## TASK INSTRUCTIONS
Transcribe every line of the entries below verbatim, omitting the pictures.

┄┄┄┄┄┄

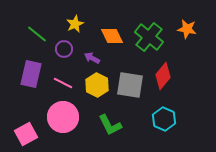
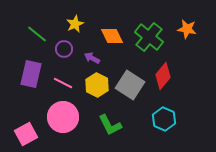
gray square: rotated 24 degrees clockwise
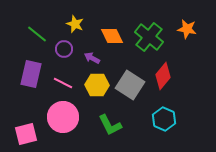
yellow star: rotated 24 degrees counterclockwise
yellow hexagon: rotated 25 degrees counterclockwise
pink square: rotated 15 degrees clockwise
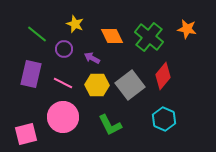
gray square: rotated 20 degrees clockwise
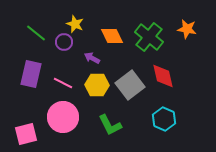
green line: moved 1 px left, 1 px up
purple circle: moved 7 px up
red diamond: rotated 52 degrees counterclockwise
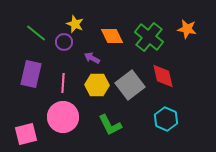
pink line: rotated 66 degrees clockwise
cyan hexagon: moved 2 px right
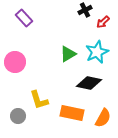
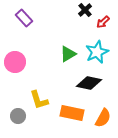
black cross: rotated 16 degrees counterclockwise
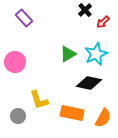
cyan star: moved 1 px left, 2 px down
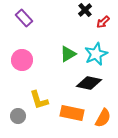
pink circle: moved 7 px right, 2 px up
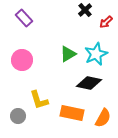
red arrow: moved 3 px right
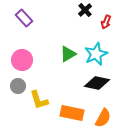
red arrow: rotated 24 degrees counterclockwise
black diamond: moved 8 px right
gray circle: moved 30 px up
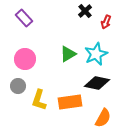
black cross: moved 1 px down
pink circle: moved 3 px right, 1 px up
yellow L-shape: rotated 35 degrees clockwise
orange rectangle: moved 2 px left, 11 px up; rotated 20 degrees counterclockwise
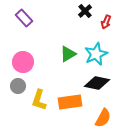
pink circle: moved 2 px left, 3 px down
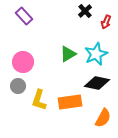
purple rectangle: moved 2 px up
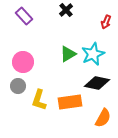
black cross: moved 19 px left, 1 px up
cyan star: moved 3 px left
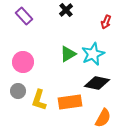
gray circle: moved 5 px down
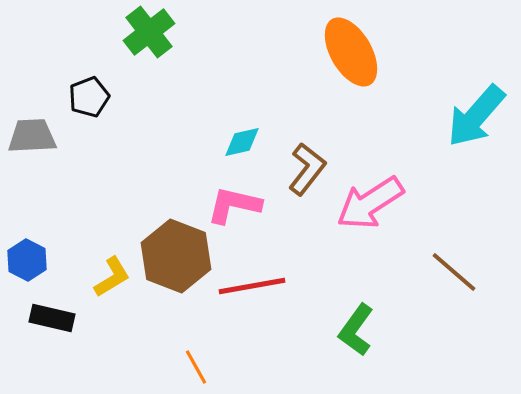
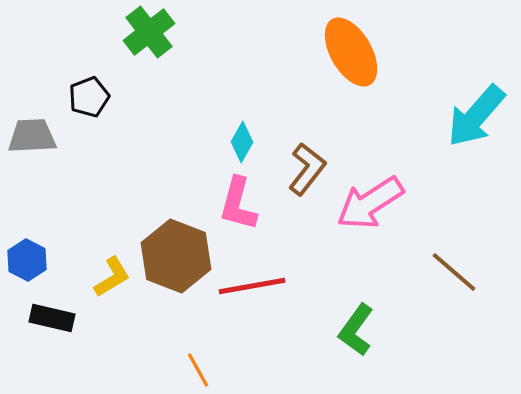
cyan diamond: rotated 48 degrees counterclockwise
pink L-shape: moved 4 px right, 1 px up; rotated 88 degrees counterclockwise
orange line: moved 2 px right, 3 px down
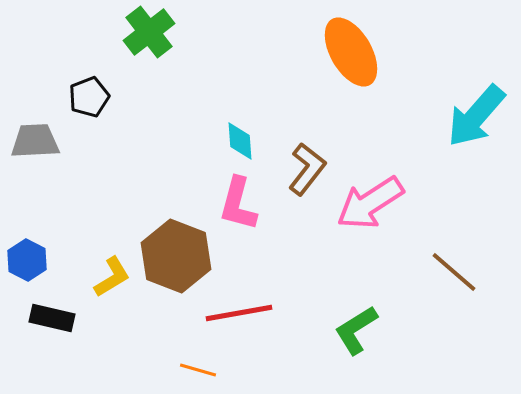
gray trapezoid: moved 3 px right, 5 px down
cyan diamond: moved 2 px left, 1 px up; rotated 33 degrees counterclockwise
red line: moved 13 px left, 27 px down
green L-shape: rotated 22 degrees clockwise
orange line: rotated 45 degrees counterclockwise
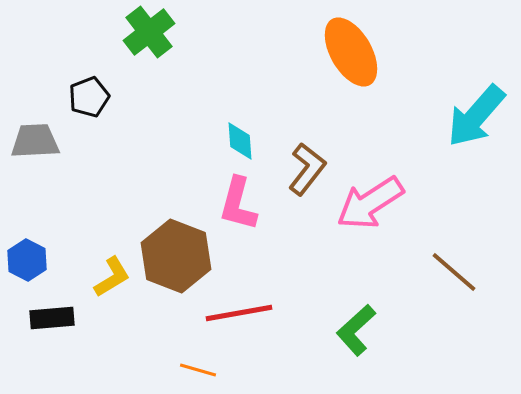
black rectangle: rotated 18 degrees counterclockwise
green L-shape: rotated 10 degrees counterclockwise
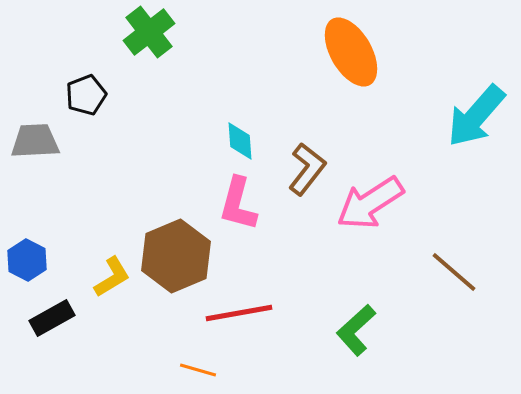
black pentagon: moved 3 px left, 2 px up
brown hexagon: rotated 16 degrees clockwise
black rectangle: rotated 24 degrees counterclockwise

┄┄┄┄┄┄

## IN RESPONSE
gray square: rotated 24 degrees clockwise
yellow star: rotated 24 degrees counterclockwise
yellow hexagon: rotated 25 degrees counterclockwise
pink square: rotated 15 degrees clockwise
gray square: rotated 20 degrees clockwise
green line: moved 1 px left, 1 px up
purple circle: moved 7 px up
red diamond: rotated 52 degrees counterclockwise
pink line: rotated 66 degrees clockwise
cyan hexagon: moved 2 px right
black cross: rotated 16 degrees counterclockwise
cyan star: moved 1 px left, 2 px down
pink circle: moved 7 px right, 2 px up
red arrow: moved 3 px right
red arrow: rotated 24 degrees counterclockwise
black diamond: moved 8 px right
gray circle: moved 30 px up
black cross: moved 1 px down
pink circle: moved 3 px right, 1 px up
yellow L-shape: rotated 35 degrees clockwise
orange rectangle: moved 2 px left, 11 px up; rotated 20 degrees counterclockwise
pink circle: moved 2 px left, 3 px down
purple rectangle: moved 2 px up
black cross: moved 19 px left, 1 px up
cyan star: moved 3 px left
gray circle: moved 5 px down
cyan diamond: rotated 48 degrees counterclockwise
pink L-shape: moved 4 px right, 1 px up; rotated 88 degrees counterclockwise
orange line: moved 2 px right, 3 px down
gray trapezoid: moved 3 px right, 5 px down
cyan diamond: moved 2 px left, 1 px up; rotated 33 degrees counterclockwise
red line: moved 13 px left, 27 px down
green L-shape: rotated 22 degrees clockwise
orange line: rotated 45 degrees counterclockwise
black rectangle: rotated 18 degrees counterclockwise
green L-shape: rotated 10 degrees counterclockwise
black pentagon: moved 3 px left, 2 px up
brown hexagon: rotated 16 degrees clockwise
black rectangle: rotated 24 degrees counterclockwise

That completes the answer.